From the data below, please reproduce exactly everything from the line that contains "FAN3 pin SIG: RX -> TX" down to the line that contains "SONAR1 pin TRIG: TX -> D3", with both ends included.

Dataset records:

+===+

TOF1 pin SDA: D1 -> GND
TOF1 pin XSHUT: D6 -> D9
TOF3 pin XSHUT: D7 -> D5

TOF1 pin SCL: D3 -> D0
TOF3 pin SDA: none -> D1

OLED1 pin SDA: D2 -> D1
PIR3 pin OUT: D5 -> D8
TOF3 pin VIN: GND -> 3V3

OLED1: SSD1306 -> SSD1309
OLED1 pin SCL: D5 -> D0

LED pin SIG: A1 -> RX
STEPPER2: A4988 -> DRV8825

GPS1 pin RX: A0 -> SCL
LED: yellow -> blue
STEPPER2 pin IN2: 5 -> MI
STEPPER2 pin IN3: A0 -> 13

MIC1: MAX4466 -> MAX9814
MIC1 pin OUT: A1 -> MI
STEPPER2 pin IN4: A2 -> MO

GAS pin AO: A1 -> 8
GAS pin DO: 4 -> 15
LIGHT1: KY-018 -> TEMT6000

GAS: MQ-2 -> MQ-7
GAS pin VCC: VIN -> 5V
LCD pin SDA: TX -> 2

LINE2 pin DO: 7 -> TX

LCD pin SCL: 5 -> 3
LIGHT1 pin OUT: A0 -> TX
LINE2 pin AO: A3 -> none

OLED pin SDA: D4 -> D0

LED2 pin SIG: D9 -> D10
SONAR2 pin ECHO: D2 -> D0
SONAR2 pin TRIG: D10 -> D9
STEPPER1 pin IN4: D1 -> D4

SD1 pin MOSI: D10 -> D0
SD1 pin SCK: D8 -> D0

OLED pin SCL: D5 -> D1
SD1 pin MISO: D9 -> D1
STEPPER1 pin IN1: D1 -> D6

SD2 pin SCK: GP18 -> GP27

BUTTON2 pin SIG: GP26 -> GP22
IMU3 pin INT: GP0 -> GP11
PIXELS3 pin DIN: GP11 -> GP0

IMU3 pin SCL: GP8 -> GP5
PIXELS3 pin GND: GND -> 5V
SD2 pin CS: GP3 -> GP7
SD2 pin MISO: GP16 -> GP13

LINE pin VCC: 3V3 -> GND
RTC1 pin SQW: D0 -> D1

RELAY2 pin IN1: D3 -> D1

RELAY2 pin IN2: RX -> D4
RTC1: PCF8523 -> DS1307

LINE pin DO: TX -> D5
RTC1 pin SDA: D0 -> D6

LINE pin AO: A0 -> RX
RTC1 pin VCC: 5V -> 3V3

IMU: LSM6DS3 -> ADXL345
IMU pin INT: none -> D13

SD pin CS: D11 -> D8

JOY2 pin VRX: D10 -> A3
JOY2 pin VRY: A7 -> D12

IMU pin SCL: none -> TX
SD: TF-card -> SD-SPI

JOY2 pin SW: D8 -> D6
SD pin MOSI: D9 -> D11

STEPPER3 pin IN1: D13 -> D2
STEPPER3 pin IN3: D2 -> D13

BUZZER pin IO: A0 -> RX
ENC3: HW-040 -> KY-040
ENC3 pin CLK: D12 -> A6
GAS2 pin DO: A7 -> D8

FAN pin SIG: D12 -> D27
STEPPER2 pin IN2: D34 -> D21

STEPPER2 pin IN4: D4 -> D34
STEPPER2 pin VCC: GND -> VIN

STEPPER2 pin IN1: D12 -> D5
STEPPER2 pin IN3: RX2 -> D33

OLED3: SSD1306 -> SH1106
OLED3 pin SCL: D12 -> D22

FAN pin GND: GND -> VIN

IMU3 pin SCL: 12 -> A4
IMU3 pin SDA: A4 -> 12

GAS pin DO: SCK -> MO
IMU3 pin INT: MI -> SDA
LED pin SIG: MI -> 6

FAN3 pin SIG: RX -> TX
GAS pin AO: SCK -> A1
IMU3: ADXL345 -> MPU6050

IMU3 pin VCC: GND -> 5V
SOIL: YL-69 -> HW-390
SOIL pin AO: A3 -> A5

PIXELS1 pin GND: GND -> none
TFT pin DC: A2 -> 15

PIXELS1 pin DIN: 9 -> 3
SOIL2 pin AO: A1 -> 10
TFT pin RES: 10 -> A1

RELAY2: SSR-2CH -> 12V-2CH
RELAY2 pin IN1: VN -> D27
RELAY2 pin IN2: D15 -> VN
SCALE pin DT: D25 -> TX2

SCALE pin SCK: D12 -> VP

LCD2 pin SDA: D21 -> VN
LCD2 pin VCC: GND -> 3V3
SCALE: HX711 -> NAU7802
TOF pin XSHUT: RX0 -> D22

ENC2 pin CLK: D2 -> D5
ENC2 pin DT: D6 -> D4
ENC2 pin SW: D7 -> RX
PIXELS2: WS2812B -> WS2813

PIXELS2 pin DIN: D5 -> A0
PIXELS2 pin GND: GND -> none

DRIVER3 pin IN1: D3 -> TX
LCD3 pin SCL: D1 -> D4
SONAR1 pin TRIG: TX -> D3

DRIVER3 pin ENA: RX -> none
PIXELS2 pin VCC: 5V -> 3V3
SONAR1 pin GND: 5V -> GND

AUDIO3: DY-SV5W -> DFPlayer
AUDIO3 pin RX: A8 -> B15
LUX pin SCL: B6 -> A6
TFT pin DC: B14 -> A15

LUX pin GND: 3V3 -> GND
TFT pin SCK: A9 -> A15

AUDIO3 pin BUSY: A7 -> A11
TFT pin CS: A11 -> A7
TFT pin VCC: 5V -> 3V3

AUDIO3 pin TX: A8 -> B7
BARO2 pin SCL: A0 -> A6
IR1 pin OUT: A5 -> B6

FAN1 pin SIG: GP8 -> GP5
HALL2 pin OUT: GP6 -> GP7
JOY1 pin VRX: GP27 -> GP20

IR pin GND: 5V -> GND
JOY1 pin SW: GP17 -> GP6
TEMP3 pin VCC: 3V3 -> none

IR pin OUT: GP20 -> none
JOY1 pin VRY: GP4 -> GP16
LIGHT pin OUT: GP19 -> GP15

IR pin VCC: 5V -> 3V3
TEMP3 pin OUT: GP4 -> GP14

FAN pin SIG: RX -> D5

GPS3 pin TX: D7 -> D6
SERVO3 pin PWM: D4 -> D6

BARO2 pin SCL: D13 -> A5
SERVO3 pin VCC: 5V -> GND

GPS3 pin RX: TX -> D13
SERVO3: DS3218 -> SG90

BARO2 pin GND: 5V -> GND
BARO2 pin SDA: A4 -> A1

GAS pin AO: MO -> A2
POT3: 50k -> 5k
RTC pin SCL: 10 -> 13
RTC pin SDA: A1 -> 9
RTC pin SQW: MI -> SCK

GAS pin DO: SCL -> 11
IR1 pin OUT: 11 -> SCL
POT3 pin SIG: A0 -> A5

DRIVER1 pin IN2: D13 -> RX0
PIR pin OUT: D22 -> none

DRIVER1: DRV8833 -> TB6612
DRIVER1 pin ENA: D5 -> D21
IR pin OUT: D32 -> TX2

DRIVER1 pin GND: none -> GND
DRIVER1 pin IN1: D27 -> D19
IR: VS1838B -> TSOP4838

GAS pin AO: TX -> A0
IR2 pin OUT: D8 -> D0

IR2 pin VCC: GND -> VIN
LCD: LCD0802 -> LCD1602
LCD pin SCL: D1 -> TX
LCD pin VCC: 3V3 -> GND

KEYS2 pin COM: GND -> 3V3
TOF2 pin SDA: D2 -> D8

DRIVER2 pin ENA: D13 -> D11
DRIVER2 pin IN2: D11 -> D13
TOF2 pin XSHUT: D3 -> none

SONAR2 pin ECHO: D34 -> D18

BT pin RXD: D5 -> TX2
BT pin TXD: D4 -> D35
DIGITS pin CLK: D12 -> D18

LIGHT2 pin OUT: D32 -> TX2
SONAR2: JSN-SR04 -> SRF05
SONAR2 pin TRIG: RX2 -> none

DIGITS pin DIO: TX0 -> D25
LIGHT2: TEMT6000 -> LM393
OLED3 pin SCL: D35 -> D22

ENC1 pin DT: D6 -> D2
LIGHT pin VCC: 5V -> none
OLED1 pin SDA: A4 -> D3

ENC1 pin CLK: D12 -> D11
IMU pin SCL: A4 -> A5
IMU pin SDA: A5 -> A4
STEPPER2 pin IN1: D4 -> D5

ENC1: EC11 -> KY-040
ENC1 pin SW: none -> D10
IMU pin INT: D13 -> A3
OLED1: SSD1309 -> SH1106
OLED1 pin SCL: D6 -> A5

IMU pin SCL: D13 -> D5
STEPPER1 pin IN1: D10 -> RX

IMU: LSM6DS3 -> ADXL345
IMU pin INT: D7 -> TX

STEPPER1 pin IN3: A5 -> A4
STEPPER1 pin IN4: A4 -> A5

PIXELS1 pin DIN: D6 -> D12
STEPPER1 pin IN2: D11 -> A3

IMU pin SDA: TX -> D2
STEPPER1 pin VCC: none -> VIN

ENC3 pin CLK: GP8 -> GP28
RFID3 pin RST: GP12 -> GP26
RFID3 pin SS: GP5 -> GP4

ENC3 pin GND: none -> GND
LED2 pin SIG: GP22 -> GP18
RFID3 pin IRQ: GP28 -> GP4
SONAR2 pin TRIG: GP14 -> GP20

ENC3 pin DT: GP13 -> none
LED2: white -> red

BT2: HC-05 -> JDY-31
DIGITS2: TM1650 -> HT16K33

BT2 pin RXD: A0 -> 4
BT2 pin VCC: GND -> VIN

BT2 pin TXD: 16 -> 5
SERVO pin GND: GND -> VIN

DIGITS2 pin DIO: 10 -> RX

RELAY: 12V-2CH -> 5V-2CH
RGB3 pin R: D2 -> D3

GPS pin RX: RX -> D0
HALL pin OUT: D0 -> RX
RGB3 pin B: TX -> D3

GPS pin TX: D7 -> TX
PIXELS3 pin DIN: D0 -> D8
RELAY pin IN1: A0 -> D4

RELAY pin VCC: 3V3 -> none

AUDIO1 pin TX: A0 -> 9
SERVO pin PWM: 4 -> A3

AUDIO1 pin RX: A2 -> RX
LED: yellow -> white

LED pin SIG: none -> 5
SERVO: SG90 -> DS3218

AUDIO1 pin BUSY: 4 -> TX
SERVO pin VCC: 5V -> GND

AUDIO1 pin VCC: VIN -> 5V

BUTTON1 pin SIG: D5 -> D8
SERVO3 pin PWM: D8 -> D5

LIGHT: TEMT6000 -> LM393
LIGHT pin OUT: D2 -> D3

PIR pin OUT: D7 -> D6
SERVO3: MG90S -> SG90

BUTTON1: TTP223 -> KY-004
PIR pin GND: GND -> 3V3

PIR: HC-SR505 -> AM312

+===+

Output for this task:
FAN3 pin SIG: RX -> TX
GAS pin AO: SCK -> A1
IMU3: ADXL345 -> MPU6050

IMU3 pin VCC: GND -> 5V
SOIL: YL-69 -> HW-390
SOIL pin AO: A3 -> A5

PIXELS1 pin GND: GND -> none
TFT pin DC: A2 -> 15

PIXELS1 pin DIN: 9 -> 3
SOIL2 pin AO: A1 -> 10
TFT pin RES: 10 -> A1

RELAY2: SSR-2CH -> 12V-2CH
RELAY2 pin IN1: VN -> D27
RELAY2 pin IN2: D15 -> VN
SCALE pin DT: D25 -> TX2

SCALE pin SCK: D12 -> VP

LCD2 pin SDA: D21 -> VN
LCD2 pin VCC: GND -> 3V3
SCALE: HX711 -> NAU7802
TOF pin XSHUT: RX0 -> D22

ENC2 pin CLK: D2 -> D5
ENC2 pin DT: D6 -> D4
ENC2 pin SW: D7 -> RX
PIXELS2: WS2812B -> WS2813

PIXELS2 pin DIN: D5 -> A0
PIXELS2 pin GND: GND -> none

DRIVER3 pin IN1: D3 -> TX
LCD3 pin SCL: D1 -> D4
SONAR1 pin TRIG: TX -> D3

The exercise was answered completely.